◆ **YOUR OBJECTIVE**
Report every line of the records beneath this task that holds the string "RELAY".

◆ **TASK INPUTS**
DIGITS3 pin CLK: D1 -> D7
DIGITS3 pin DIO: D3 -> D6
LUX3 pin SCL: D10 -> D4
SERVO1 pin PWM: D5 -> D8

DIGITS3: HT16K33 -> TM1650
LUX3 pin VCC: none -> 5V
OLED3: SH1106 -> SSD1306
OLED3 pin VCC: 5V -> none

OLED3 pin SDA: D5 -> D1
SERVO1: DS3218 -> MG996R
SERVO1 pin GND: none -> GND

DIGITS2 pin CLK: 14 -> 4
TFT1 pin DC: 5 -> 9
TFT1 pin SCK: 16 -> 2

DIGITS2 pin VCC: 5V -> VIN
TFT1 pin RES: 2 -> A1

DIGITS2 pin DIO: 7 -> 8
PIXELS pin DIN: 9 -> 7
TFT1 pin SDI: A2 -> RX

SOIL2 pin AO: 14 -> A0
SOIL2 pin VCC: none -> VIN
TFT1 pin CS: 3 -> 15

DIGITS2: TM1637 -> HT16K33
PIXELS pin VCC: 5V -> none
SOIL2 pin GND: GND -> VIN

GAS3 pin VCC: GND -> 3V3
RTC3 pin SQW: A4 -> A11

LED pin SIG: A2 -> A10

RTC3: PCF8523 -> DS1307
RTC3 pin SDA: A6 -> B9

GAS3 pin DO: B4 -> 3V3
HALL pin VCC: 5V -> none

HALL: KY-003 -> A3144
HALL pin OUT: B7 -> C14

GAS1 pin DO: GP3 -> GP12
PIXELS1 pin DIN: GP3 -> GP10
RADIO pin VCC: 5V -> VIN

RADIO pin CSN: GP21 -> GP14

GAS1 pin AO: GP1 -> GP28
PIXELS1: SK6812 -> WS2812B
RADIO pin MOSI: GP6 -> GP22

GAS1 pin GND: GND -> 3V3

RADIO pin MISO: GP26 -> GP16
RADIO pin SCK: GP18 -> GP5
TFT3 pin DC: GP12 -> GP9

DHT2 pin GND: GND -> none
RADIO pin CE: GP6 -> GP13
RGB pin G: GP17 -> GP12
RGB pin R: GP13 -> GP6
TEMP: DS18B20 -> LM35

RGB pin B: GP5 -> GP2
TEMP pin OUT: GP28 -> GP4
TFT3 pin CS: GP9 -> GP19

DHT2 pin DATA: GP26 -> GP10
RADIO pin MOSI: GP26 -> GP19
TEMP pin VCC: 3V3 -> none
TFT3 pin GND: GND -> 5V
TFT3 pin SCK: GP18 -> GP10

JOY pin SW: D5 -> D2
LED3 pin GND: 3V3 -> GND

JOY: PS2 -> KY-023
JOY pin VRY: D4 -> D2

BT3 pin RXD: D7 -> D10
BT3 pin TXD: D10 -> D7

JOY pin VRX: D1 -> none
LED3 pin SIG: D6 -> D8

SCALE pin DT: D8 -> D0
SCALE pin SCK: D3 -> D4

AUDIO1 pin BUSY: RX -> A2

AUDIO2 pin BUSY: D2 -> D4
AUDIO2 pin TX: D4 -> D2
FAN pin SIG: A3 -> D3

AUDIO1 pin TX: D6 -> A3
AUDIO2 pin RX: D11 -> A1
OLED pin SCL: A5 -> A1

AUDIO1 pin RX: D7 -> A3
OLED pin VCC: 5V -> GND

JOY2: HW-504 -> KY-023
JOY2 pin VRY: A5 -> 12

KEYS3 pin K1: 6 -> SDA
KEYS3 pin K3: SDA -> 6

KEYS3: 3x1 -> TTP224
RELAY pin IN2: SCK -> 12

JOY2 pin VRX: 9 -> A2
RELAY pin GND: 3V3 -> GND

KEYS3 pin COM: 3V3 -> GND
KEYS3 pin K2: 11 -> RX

◆ **EXPECTED OUTPUT**
RELAY pin IN2: SCK -> 12
RELAY pin GND: 3V3 -> GND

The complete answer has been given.